* _Data for this task_
--
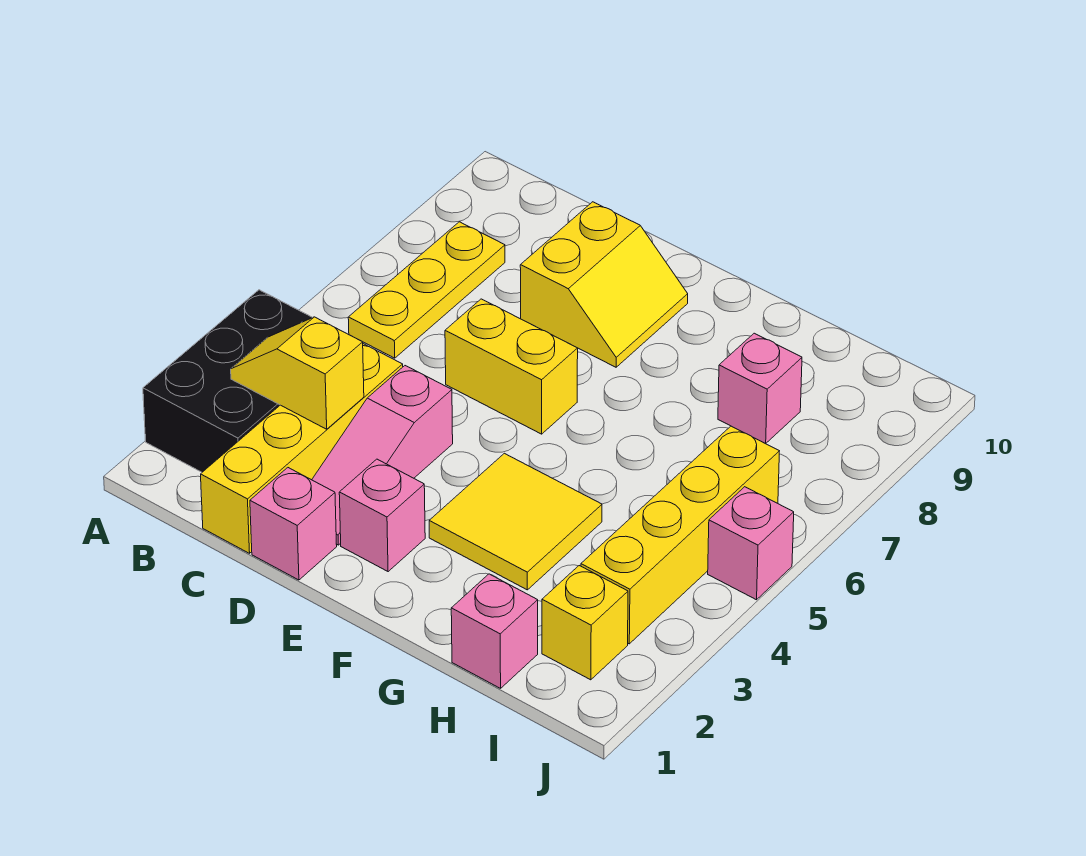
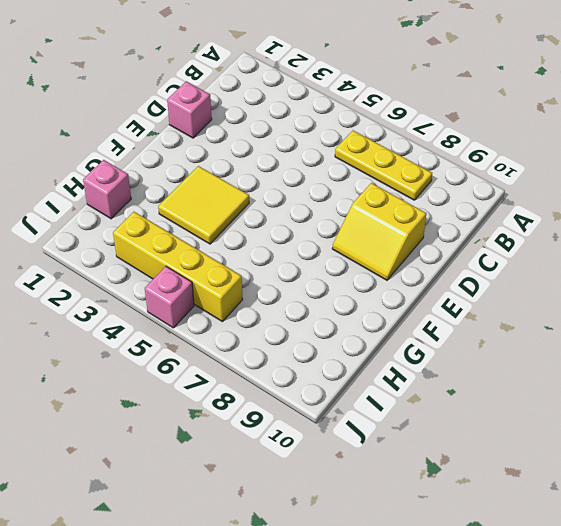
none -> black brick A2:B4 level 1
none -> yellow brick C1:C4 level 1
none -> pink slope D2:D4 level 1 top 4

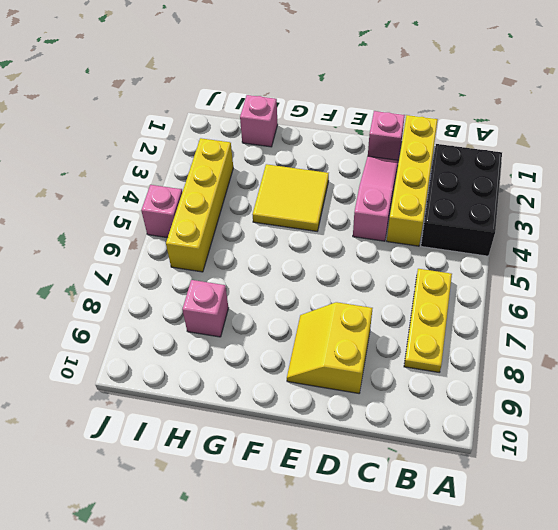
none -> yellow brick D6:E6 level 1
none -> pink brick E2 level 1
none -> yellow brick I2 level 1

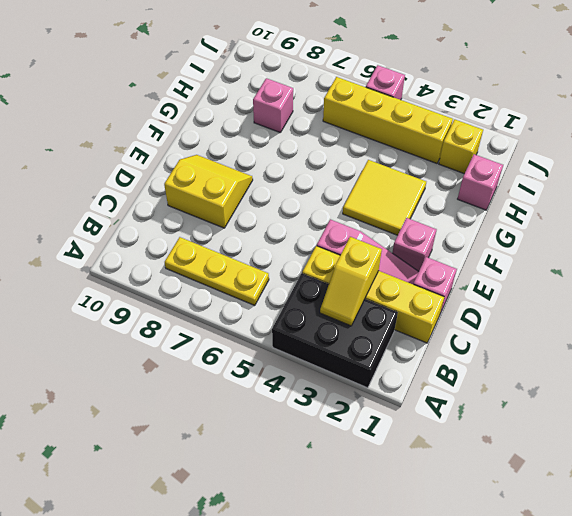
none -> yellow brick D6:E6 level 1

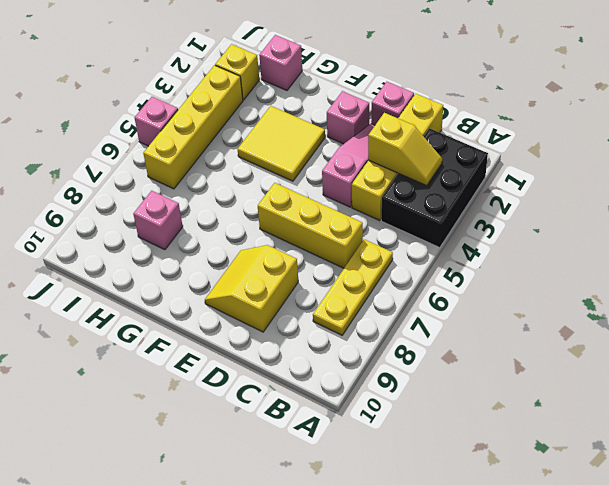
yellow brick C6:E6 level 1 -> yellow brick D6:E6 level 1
--
* _Task requirements_
Write out exactly the lines from the line that contains "none -> yellow brick C1:C4 level 1" through the end of the material, including both ends. No pictures belong in the copy.

* _Result for this task_
none -> yellow brick C1:C4 level 1
none -> pink slope D2:D4 level 1 top 4

none -> yellow brick D6:E6 level 1
none -> pink brick E2 level 1
none -> yellow brick I2 level 1

none -> yellow brick D6:E6 level 1

yellow brick C6:E6 level 1 -> yellow brick D6:E6 level 1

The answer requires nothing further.